Directions for this task: For the entries below, say how many lines hold the word "none", with the number as the only reply.

Input for this task:

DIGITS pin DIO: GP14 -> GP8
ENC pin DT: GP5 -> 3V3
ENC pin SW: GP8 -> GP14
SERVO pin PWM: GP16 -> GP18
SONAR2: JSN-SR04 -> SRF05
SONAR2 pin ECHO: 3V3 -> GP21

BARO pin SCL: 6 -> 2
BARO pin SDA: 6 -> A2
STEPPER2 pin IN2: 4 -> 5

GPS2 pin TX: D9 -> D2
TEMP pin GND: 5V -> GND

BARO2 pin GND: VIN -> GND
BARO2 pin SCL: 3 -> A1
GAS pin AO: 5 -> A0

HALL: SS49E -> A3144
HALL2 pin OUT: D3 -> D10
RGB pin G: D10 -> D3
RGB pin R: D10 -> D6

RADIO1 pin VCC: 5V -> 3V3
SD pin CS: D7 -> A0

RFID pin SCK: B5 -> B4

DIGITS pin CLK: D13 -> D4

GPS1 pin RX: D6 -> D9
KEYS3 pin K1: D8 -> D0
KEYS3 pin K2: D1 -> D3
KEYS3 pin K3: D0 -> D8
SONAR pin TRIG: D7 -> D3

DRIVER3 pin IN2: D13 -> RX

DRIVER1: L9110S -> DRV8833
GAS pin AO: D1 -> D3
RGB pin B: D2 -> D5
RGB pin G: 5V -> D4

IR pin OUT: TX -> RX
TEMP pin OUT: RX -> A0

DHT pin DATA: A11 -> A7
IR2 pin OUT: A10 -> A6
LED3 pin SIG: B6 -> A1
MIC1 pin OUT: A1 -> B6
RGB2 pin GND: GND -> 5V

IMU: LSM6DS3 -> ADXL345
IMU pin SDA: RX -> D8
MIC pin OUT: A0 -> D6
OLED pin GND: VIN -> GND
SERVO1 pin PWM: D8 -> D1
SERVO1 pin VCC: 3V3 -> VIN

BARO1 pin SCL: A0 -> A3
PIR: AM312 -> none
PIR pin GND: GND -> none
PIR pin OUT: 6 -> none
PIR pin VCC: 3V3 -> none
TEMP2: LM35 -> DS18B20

Result of the task: 4